PROBLEM TO SOLVE: Return every line of the data below exactly, but do not include the images.

Data items:
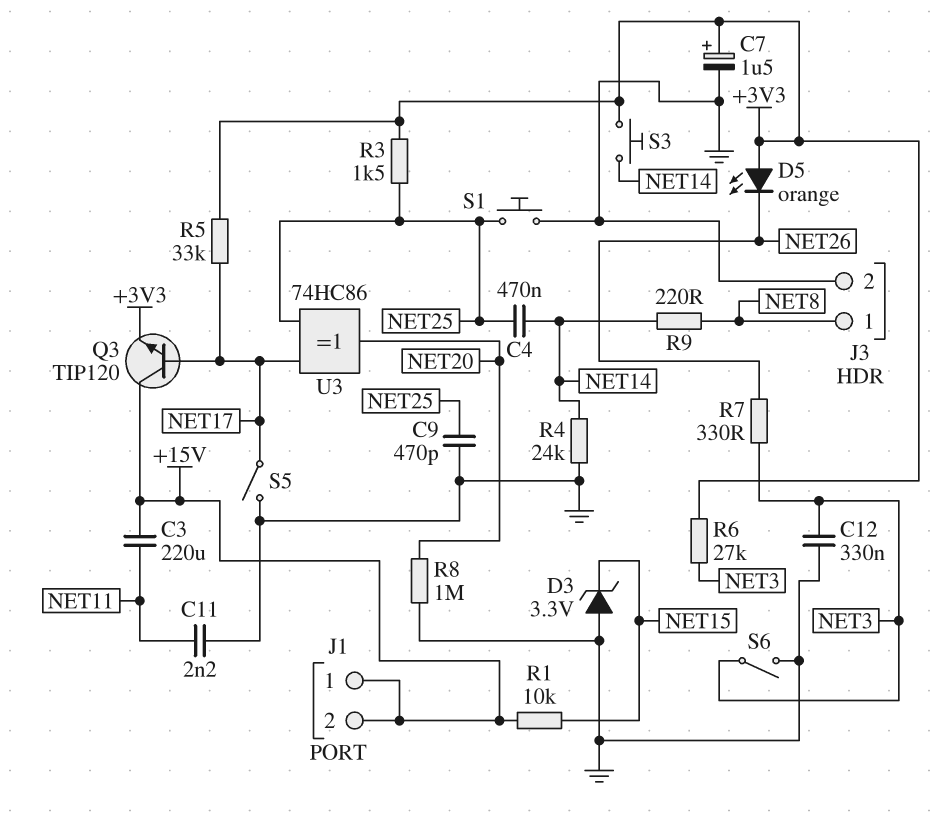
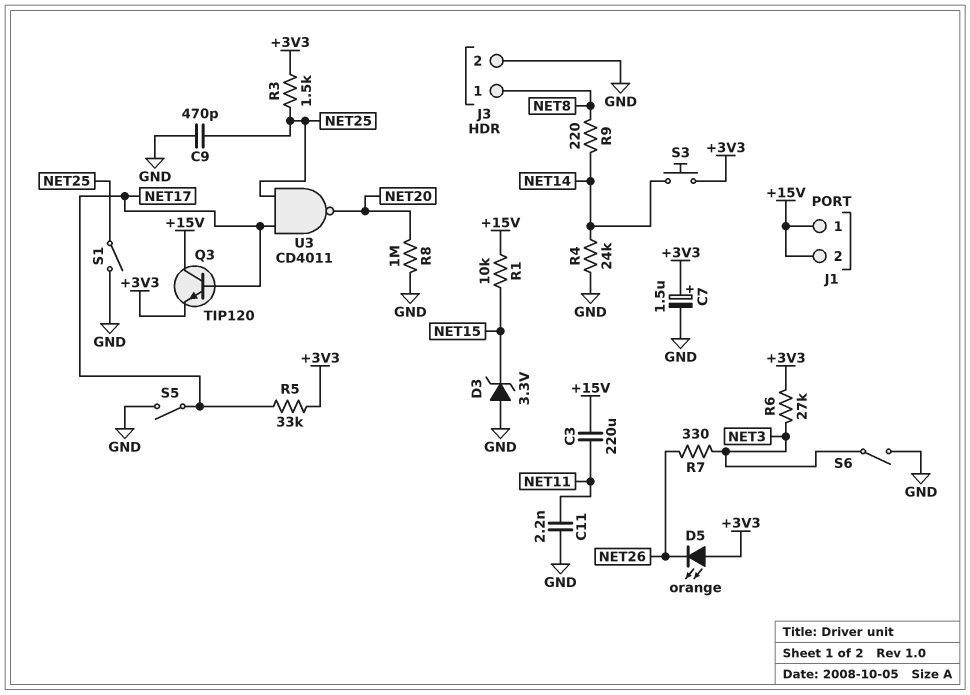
C4: 470nF (NET14, NET25) -> none
C12: 330nF (GND, NET3) -> none
S1: button (GND, NET25) -> switch (GND, NET25)
U3: XOR 74HC86 (in NET17, in NET25, out NET20) -> NAND CD4011 (in NET17, in NET25, out NET20)

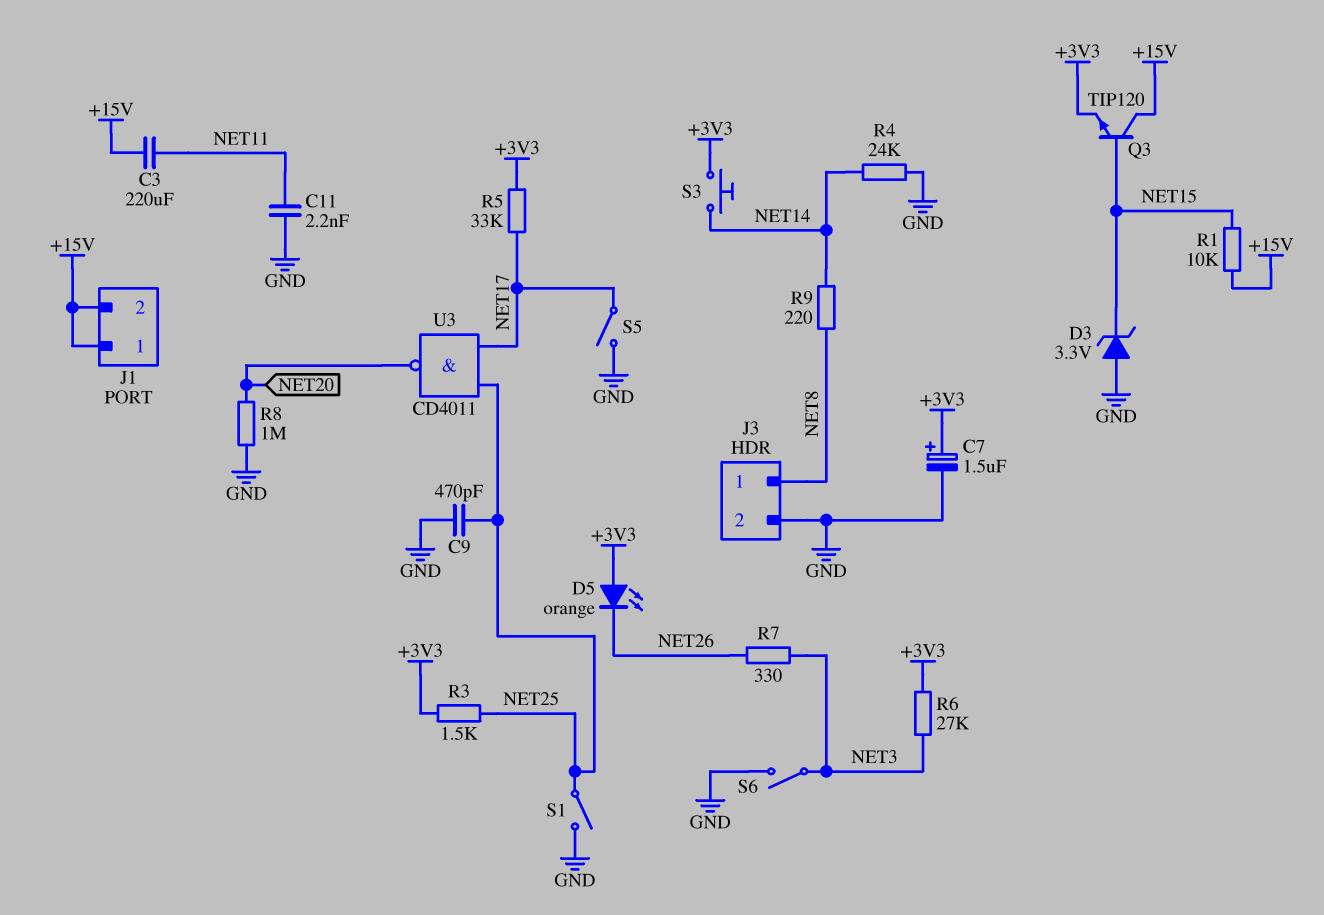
Q3: NPN TIP120 (B NET17, C +15V, E +3V3) -> NPN TIP120 (B NET15, C +15V, E +3V3)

SOLUTION FOR THIS PROBLEM:
C4: 470nF (NET14, NET25) -> none
C12: 330nF (GND, NET3) -> none
S1: button (GND, NET25) -> switch (GND, NET25)
U3: XOR 74HC86 (in NET17, in NET25, out NET20) -> NAND CD4011 (in NET17, in NET25, out NET20)

Q3: NPN TIP120 (B NET17, C +15V, E +3V3) -> NPN TIP120 (B NET15, C +15V, E +3V3)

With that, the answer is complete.